Input below:

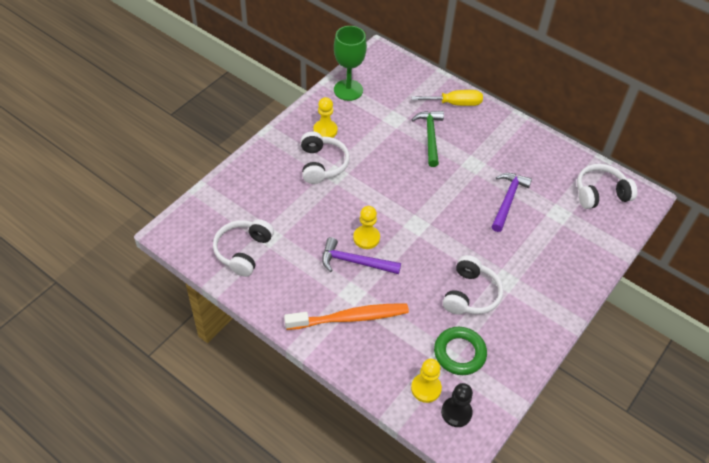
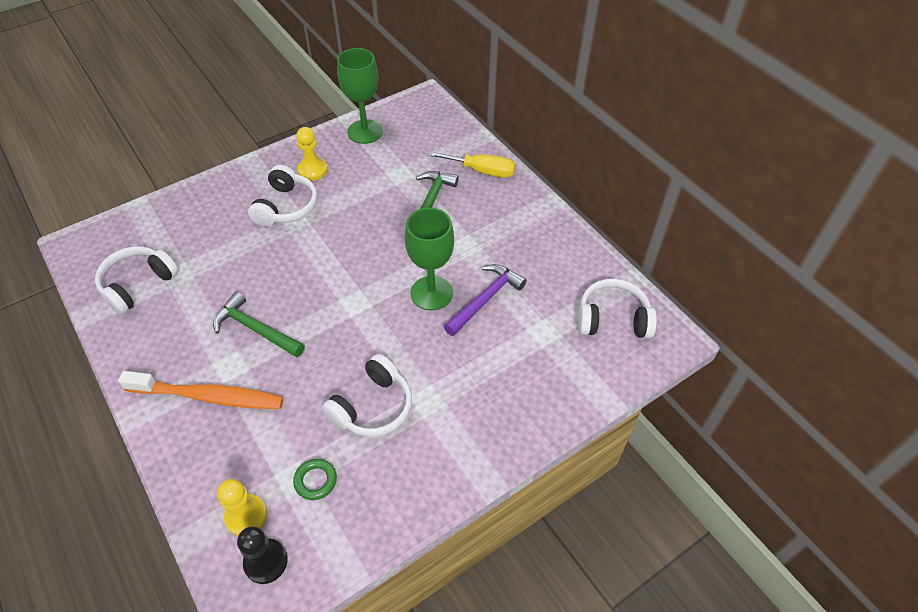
camera: 20 degrees right, 0 degrees up
purple hammer [322,237,401,274] -> green hammer [213,292,305,357]
yellow pawn [353,206,380,249] -> none
green ring [434,327,487,375] -> green ring [293,459,337,500], size x0.59
none -> green goblet [405,208,454,311]

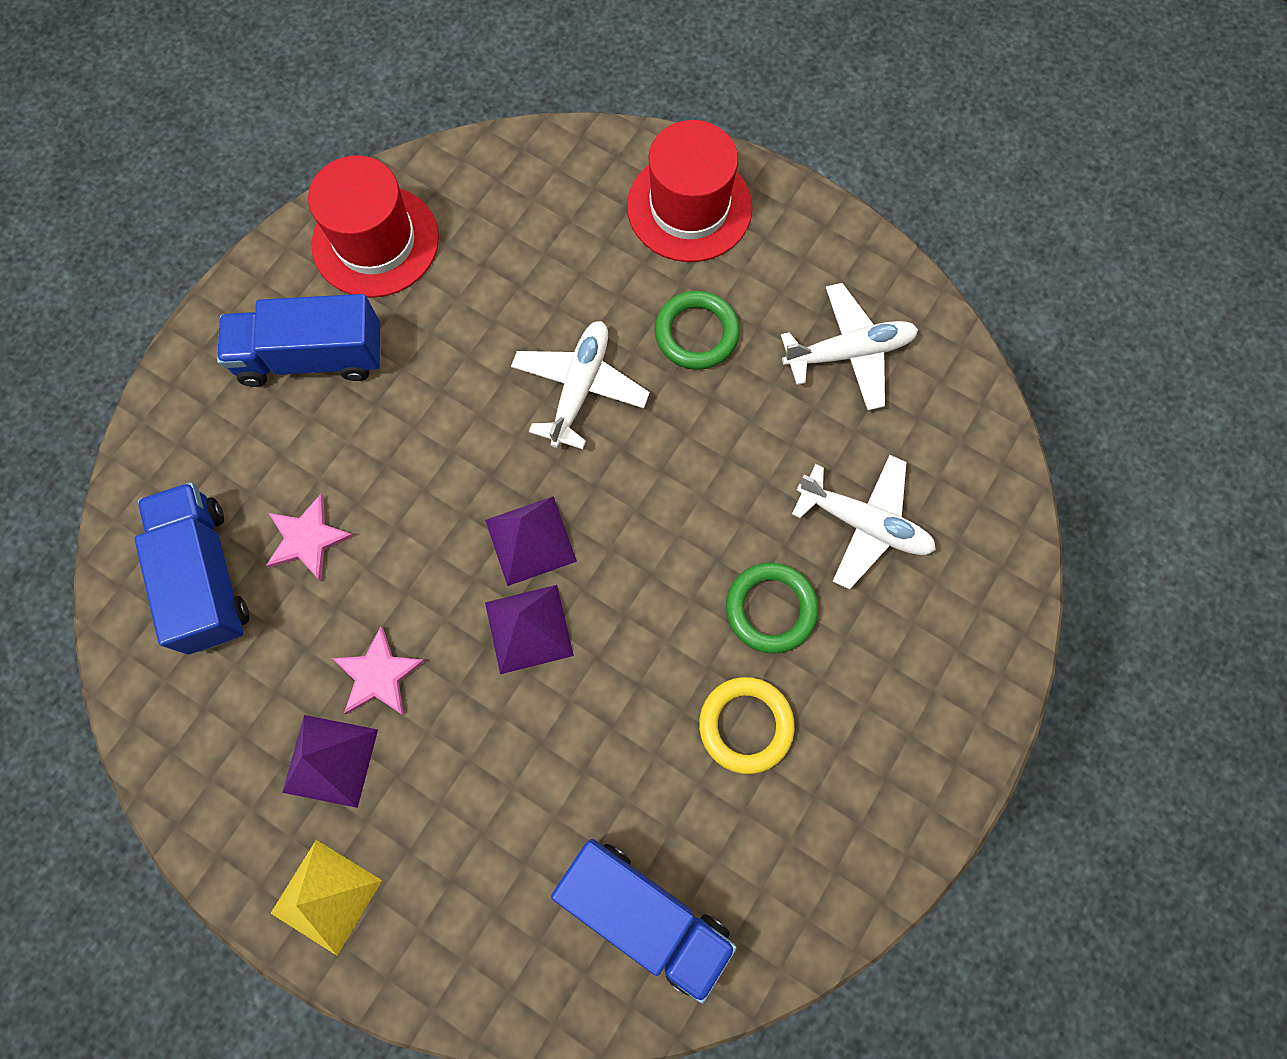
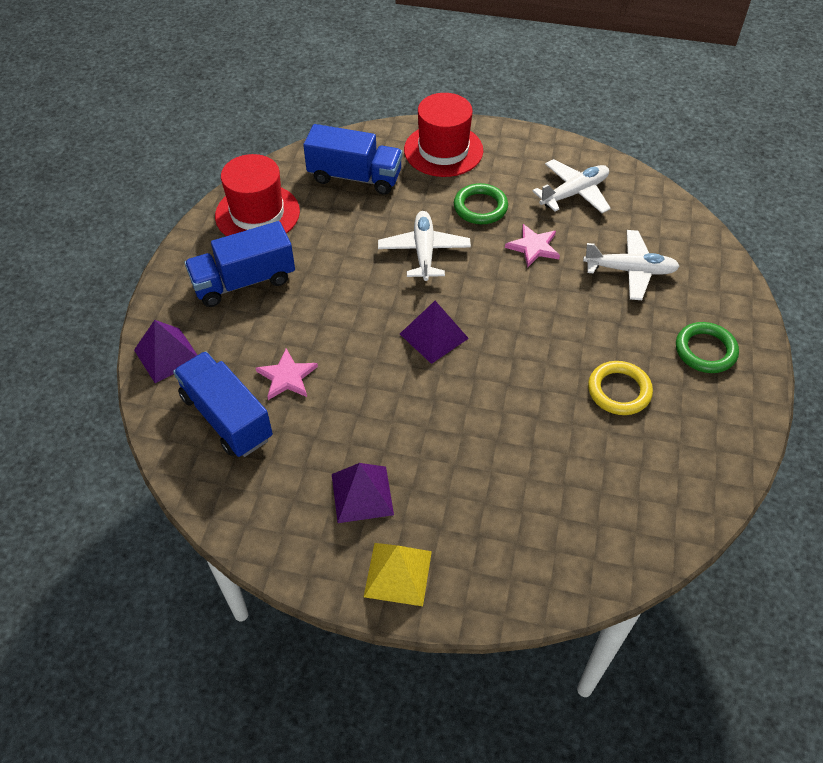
camera: 20 degrees left, 20 degrees down
pink star [332,626,425,715] -> pink star moved to [505,224,560,268]
purple pyramid [485,585,574,674] -> purple pyramid moved to [134,320,197,383]
blue truck [551,839,737,1004] -> blue truck moved to [303,124,403,195]
green ring [726,562,818,654] -> green ring moved to [676,322,739,373]

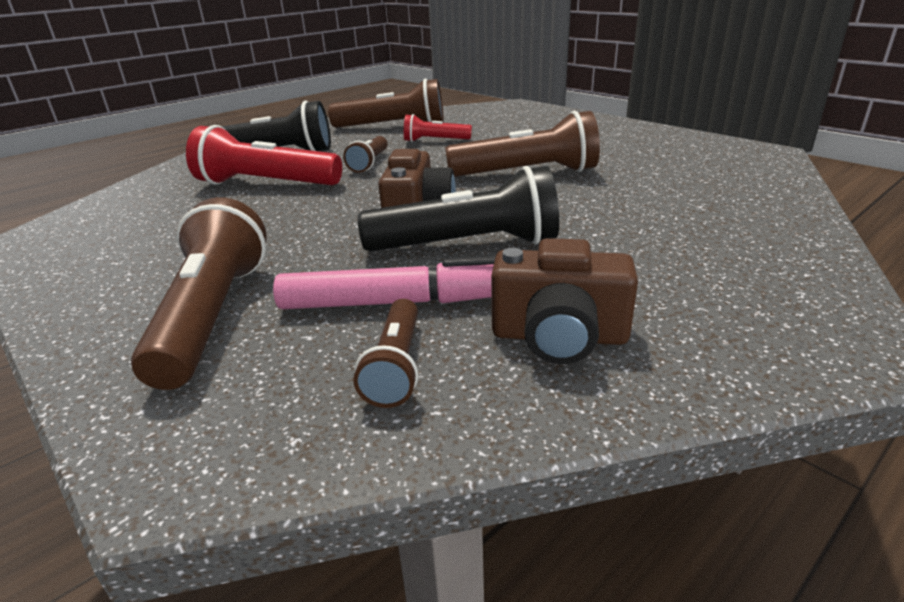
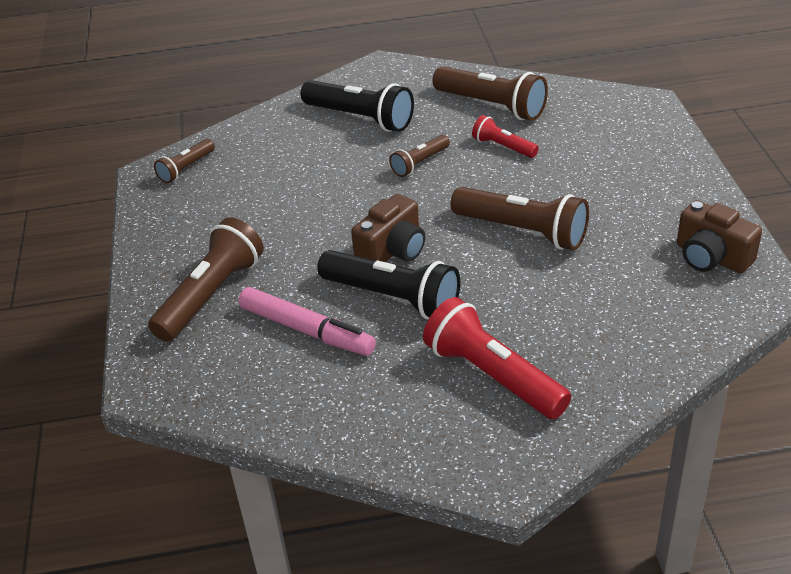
camera: 35 degrees right, 10 degrees up
red flashlight [186,125,342,185] -> red flashlight moved to [423,297,571,419]
brown flashlight [354,299,418,408] -> brown flashlight moved to [154,139,215,183]
brown camera [491,238,638,364] -> brown camera moved to [677,200,762,273]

End of Input.

To do.
Each line above is to be transcribed exactly, though its pictures are not.

Task output.
camera: 20 degrees right, 0 degrees up
purple hammer [322,237,401,274] -> green hammer [213,292,305,357]
yellow pawn [353,206,380,249] -> none
green ring [434,327,487,375] -> green ring [293,459,337,500], size x0.59
none -> green goblet [405,208,454,311]

camera: 20 degrees left, 20 degrees down
pink star [332,626,425,715] -> pink star moved to [505,224,560,268]
purple pyramid [485,585,574,674] -> purple pyramid moved to [134,320,197,383]
blue truck [551,839,737,1004] -> blue truck moved to [303,124,403,195]
green ring [726,562,818,654] -> green ring moved to [676,322,739,373]

camera: 35 degrees right, 10 degrees up
red flashlight [186,125,342,185] -> red flashlight moved to [423,297,571,419]
brown flashlight [354,299,418,408] -> brown flashlight moved to [154,139,215,183]
brown camera [491,238,638,364] -> brown camera moved to [677,200,762,273]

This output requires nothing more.